Segment Start: Dataset records

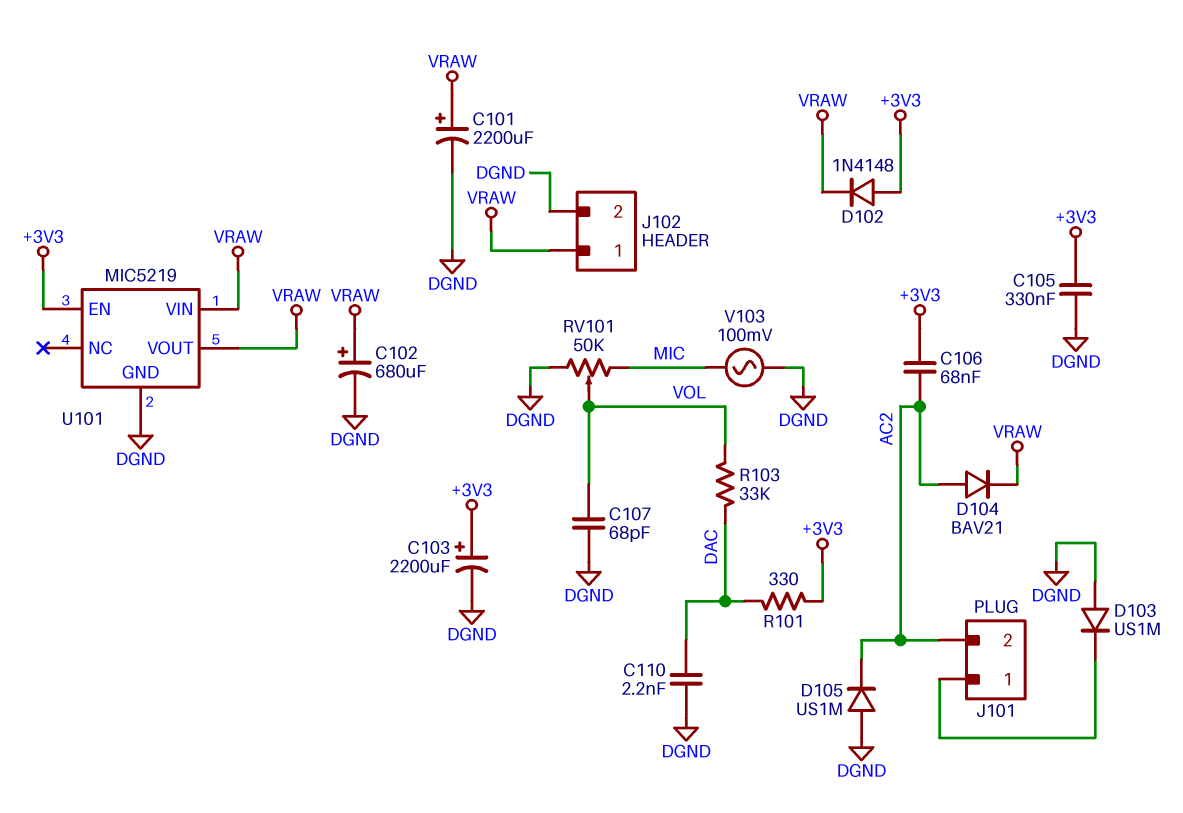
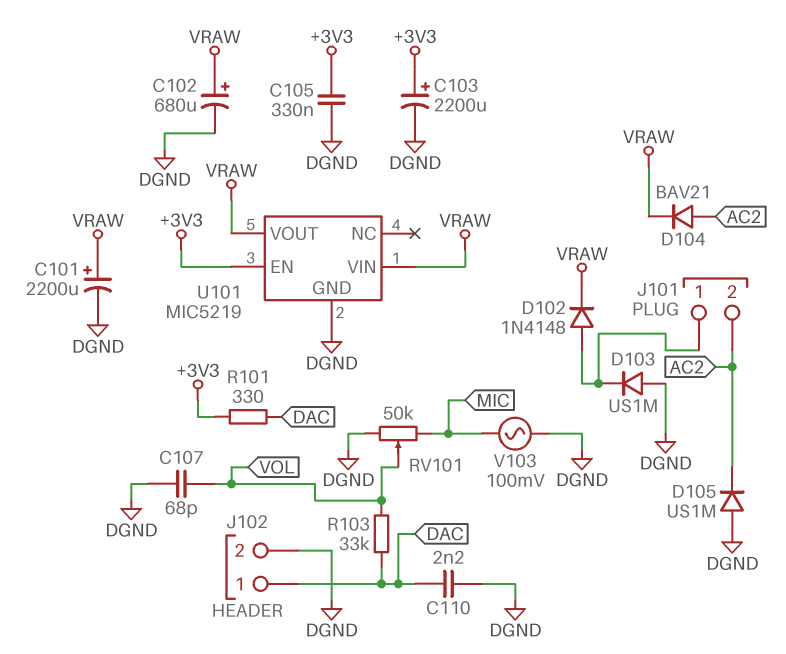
C106: 68nF (+3V3, AC2) -> none
D102: diode 1N4148 (A +3V3, K VRAW) -> diode 1N4148 (A J101/1, K VRAW)
J102 pin 1: VRAW -> DAC

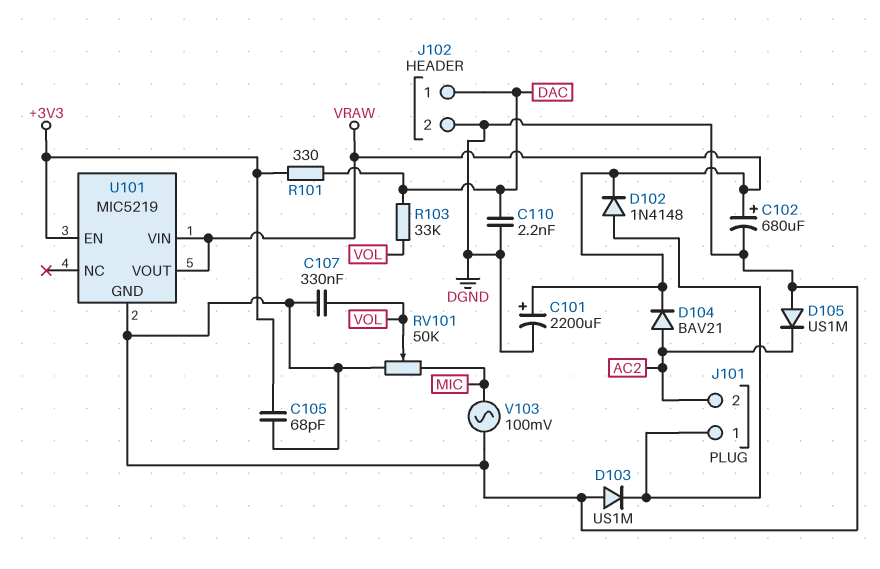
C103: 2200uF (plus +3V3, minus DGND) -> none
C105: 330nF (+3V3, DGND) -> 68pF (+3V3, DGND)
C107: 68pF (DGND, VOL) -> 330nF (DGND, VOL)

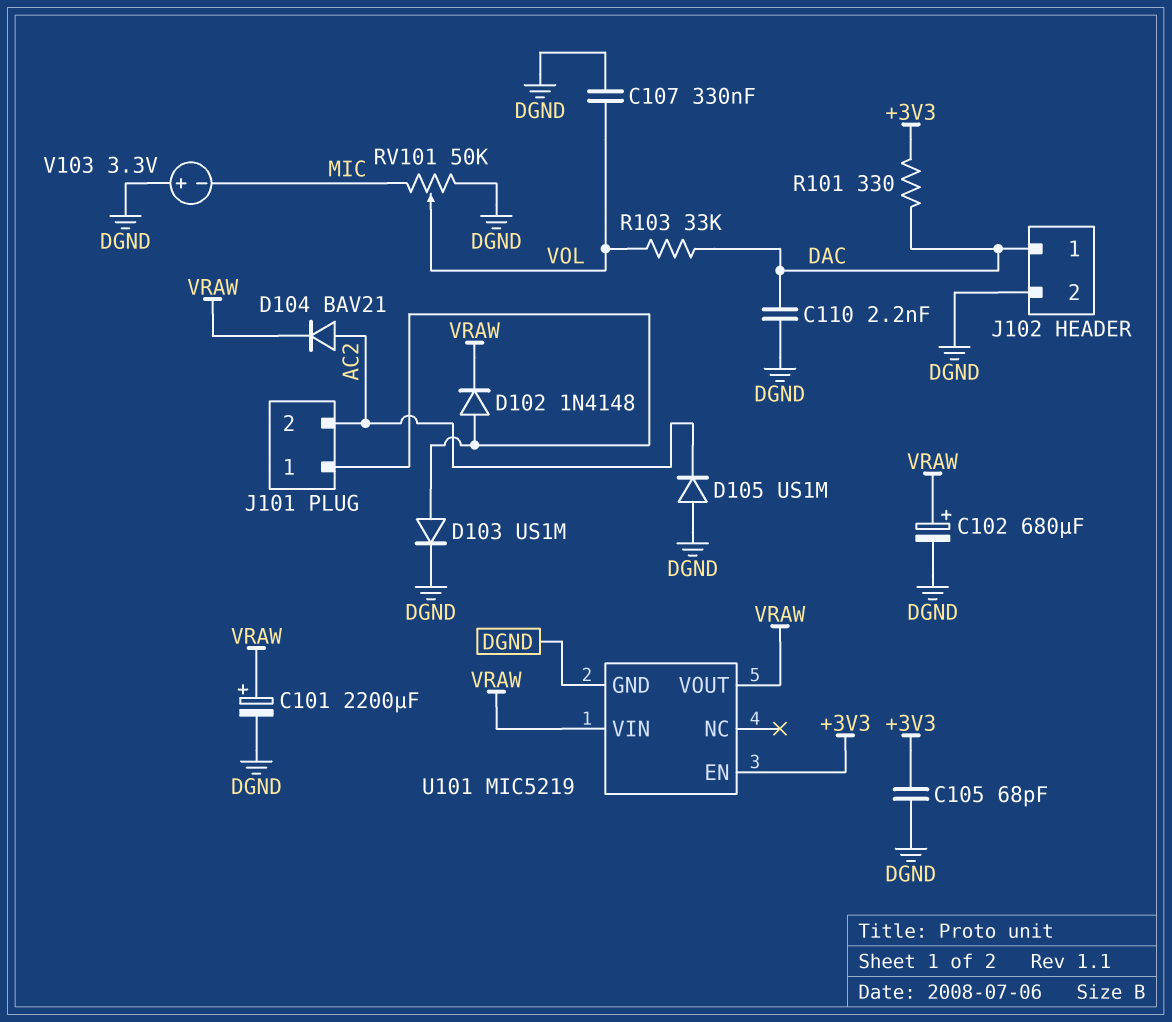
D103: diode US1M (A DGND, K J101/1) -> diode US1M (A J101/1, K DGND)
V103: AC 100mV (DGND, MIC) -> 3.3V (plus DGND, minus MIC)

Segment End: Dataset records

Exercise goal:
Leave the pictures out, and reproduce only the lines from the line holding "C105: 330nF (+3V3, DGND) -> 68pF (+3V3, DGND)" through the last line of the material, both included.

The completed task:
C105: 330nF (+3V3, DGND) -> 68pF (+3V3, DGND)
C107: 68pF (DGND, VOL) -> 330nF (DGND, VOL)

D103: diode US1M (A DGND, K J101/1) -> diode US1M (A J101/1, K DGND)
V103: AC 100mV (DGND, MIC) -> 3.3V (plus DGND, minus MIC)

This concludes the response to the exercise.